● YOUR INSTRUCTIONS
On how many lines of the records below does the string "railway" appear? Reply with only the number.

Object class coordinate lists
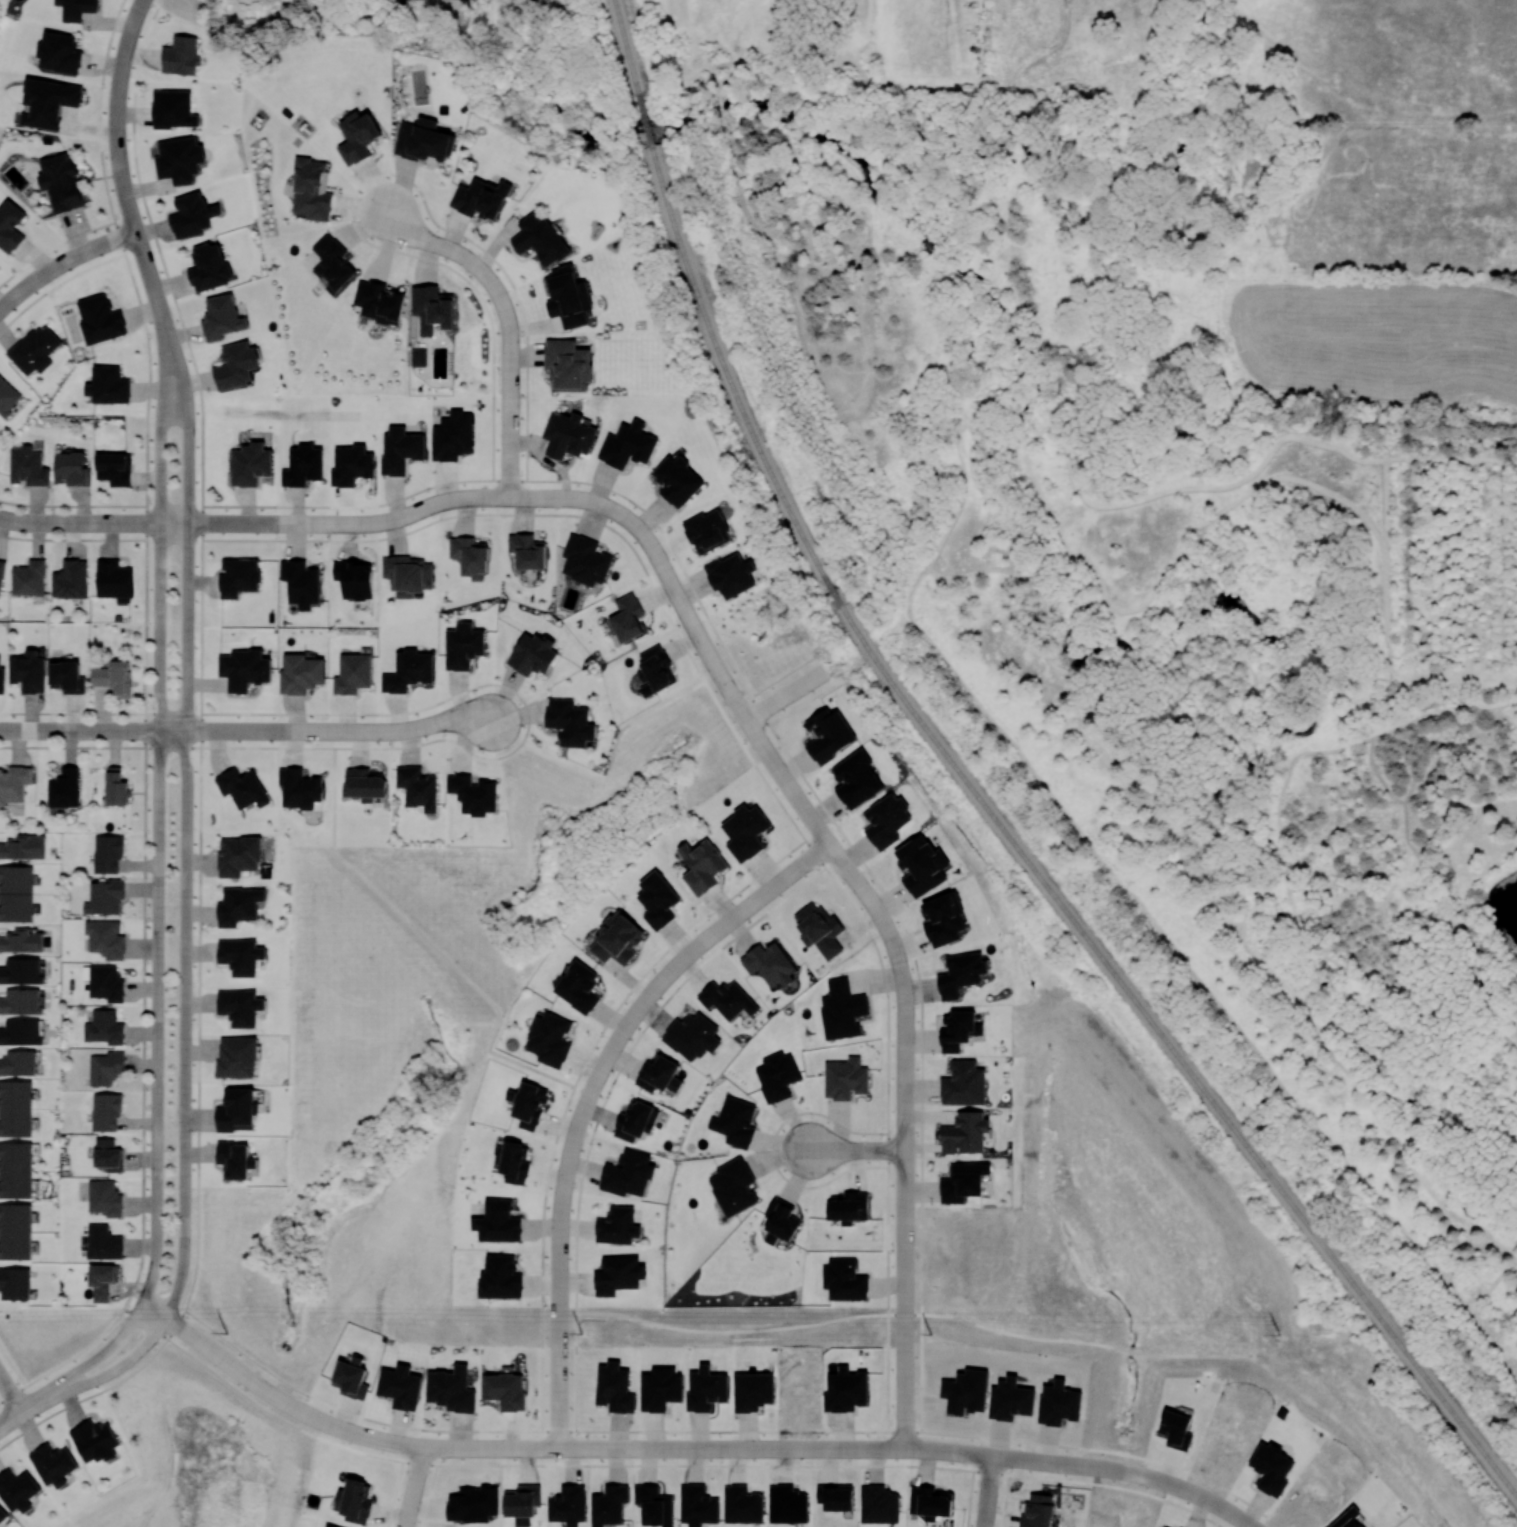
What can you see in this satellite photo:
road: (142, 0)
building: (77, 8)
park: (4, 10)
park: (187, 10)
railway: (618, 16)
building: (60, 52)
building: (181, 55)
railway: (629, 61)
road: (120, 65)
park: (542, 98)
building: (49, 102)
building: (173, 109)
railway: (644, 118)
building: (358, 136)
building: (425, 141)
building: (179, 159)
building: (61, 182)
building: (311, 190)
building: (480, 198)
building: (192, 215)
road: (133, 223)
building: (10, 226)
building: (540, 239)
road: (62, 260)
building: (332, 263)
building: (210, 267)
railway: (691, 278)
building: (569, 297)
building: (379, 302)
building: (432, 308)
building: (222, 317)
building: (100, 319)
road: (507, 321)
building: (35, 349)
road: (174, 352)
building: (419, 357)
building: (568, 363)
road: (162, 364)
building: (237, 364)
building: (108, 385)
building: (7, 397)
road: (185, 404)
building: (568, 435)
building: (453, 436)
building: (627, 445)
building: (400, 449)
building: (250, 464)
building: (303, 465)
building: (352, 465)
building: (28, 466)
building: (114, 468)
building: (71, 469)
building: (677, 480)
road: (397, 519)
road: (80, 523)
building: (707, 530)
building: (527, 551)
building: (470, 557)
building: (585, 560)
road: (662, 565)
road: (160, 572)
road: (187, 572)
building: (731, 574)
building: (1, 575)
building: (408, 575)
building: (239, 577)
building: (29, 578)
building: (114, 579)
building: (355, 579)
building: (70, 580)
building: (301, 582)
building: (627, 617)
road: (703, 643)
building: (463, 645)
building: (533, 653)
building: (244, 668)
building: (655, 669)
building: (29, 671)
building: (409, 671)
building: (301, 673)
building: (353, 673)
building: (67, 676)
building: (114, 677)
building: (2, 678)
road: (731, 692)
road: (787, 693)
road: (79, 712)
building: (570, 722)
road: (414, 726)
road: (144, 729)
road: (258, 729)
road: (93, 730)
road: (334, 730)
building: (828, 734)
road: (757, 736)
road: (452, 740)
road: (613, 753)
road: (200, 769)
building: (856, 779)
building: (14, 783)
building: (364, 784)
building: (116, 787)
building: (243, 787)
building: (417, 787)
building: (64, 788)
building: (299, 788)
building: (473, 793)
building: (886, 820)
park: (1167, 827)
building: (745, 831)
building: (23, 847)
building: (108, 854)
building: (239, 855)
building: (702, 865)
building: (921, 865)
building: (16, 893)
building: (105, 897)
building: (658, 899)
building: (239, 905)
building: (944, 919)
building: (819, 929)
building: (106, 938)
road: (427, 939)
building: (618, 939)
building: (22, 940)
road: (692, 950)
building: (240, 955)
road: (184, 957)
railway: (1108, 962)
building: (770, 963)
building: (21, 970)
building: (961, 973)
building: (104, 982)
building: (578, 986)
building: (727, 999)
building: (21, 1001)
building: (240, 1006)
building: (842, 1009)
road: (156, 1019)
building: (104, 1027)
building: (959, 1030)
building: (21, 1032)
building: (692, 1036)
building: (550, 1039)
park: (397, 1051)
building: (237, 1056)
park: (758, 1058)
park: (758, 1058)
building: (18, 1062)
building: (106, 1067)
building: (660, 1075)
building: (777, 1075)
building: (845, 1078)
road: (903, 1081)
building: (963, 1083)
road: (589, 1092)
building: (528, 1104)
building: (16, 1108)
building: (237, 1110)
building: (106, 1111)
building: (636, 1119)
building: (735, 1121)
road: (856, 1149)
building: (108, 1154)
building: (235, 1159)
building: (515, 1162)
building: (16, 1169)
building: (628, 1173)
building: (963, 1181)
building: (733, 1186)
building: (105, 1198)
building: (848, 1206)
building: (781, 1219)
building: (498, 1222)
building: (617, 1225)
building: (15, 1231)
building: (103, 1242)
road: (182, 1253)
road: (559, 1270)
building: (619, 1274)
building: (500, 1277)
building: (844, 1279)
building: (102, 1280)
building: (15, 1283)
road: (154, 1312)
road: (914, 1314)
power tower: (226, 1333)
power tower: (581, 1333)
power tower: (1278, 1334)
power tower: (930, 1335)
road: (115, 1337)
road: (232, 1365)
road: (12, 1366)
road: (115, 1368)
building: (351, 1378)
road: (67, 1379)
building: (400, 1386)
building: (615, 1388)
building: (661, 1388)
building: (706, 1388)
building: (451, 1389)
building: (505, 1390)
building: (846, 1390)
building: (753, 1391)
building: (966, 1391)
road: (10, 1392)
building: (1010, 1399)
road: (35, 1401)
park: (7, 1402)
building: (1058, 1403)
road: (10, 1416)
road: (311, 1416)
building: (1176, 1429)
building: (95, 1440)
road: (474, 1445)
road: (657, 1446)
road: (882, 1447)
building: (53, 1464)
road: (1087, 1466)
building: (1271, 1468)
road: (1118, 1469)
road: (1155, 1478)
road: (415, 1486)
building: (18, 1490)
road: (985, 1492)
road: (394, 1494)
building: (836, 1496)
building: (522, 1500)
building: (354, 1501)
building: (930, 1502)
road: (1212, 1502)
building: (473, 1504)
building: (608, 1504)
building: (787, 1504)
building: (879, 1504)
building: (568, 1505)
building: (654, 1505)
building: (697, 1505)
building: (742, 1505)
building: (1038, 1511)
building: (2, 1514)
building: (1349, 1519)
building: (329, 1525)
building: (1164, 1526)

● RESPONSE TO THIS EXERCISE
5